* _Records to process_:
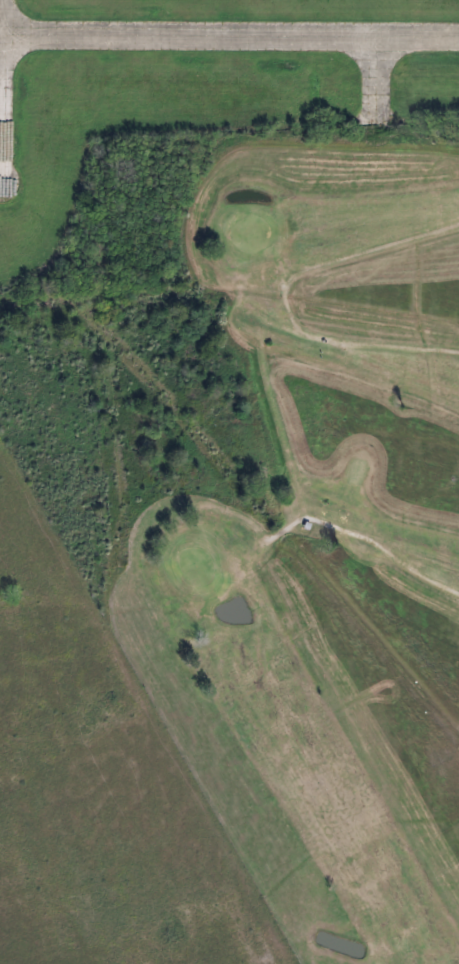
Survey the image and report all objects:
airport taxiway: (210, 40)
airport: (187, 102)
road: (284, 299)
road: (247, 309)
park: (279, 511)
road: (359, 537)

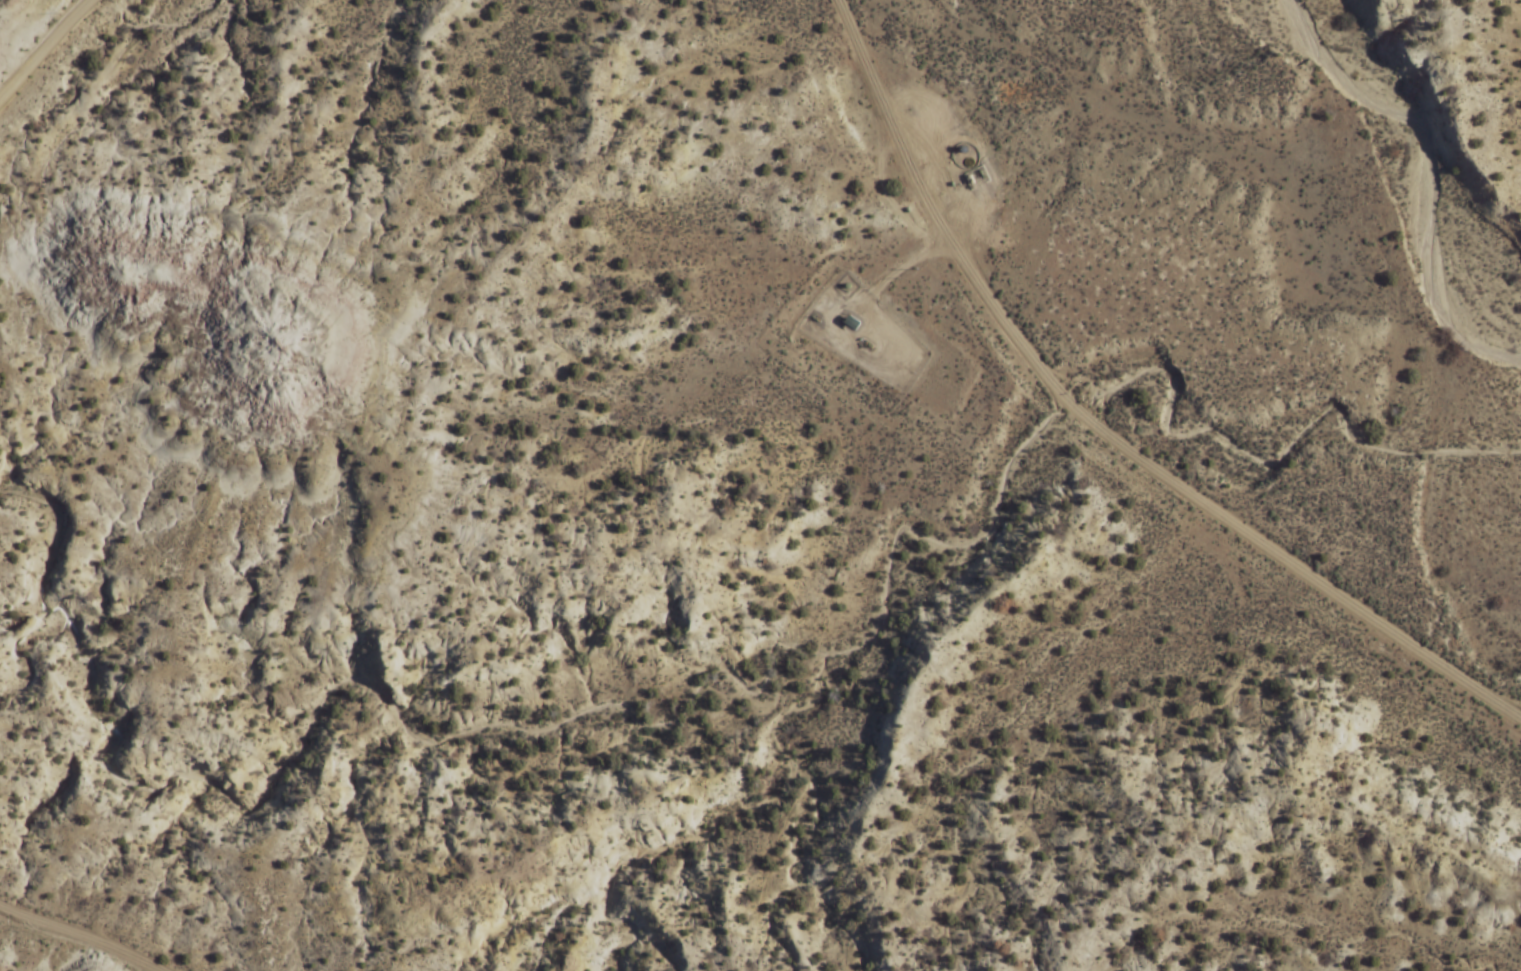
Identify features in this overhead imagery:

* _Work order_: Restate the listing word for word, pictures excluded.

* _Answer space_:
Survey the image and report all objects:
airport taxiway: (210, 40)
airport: (187, 102)
road: (284, 299)
road: (247, 309)
park: (279, 511)
road: (359, 537)

Identify features in this overhead imagery:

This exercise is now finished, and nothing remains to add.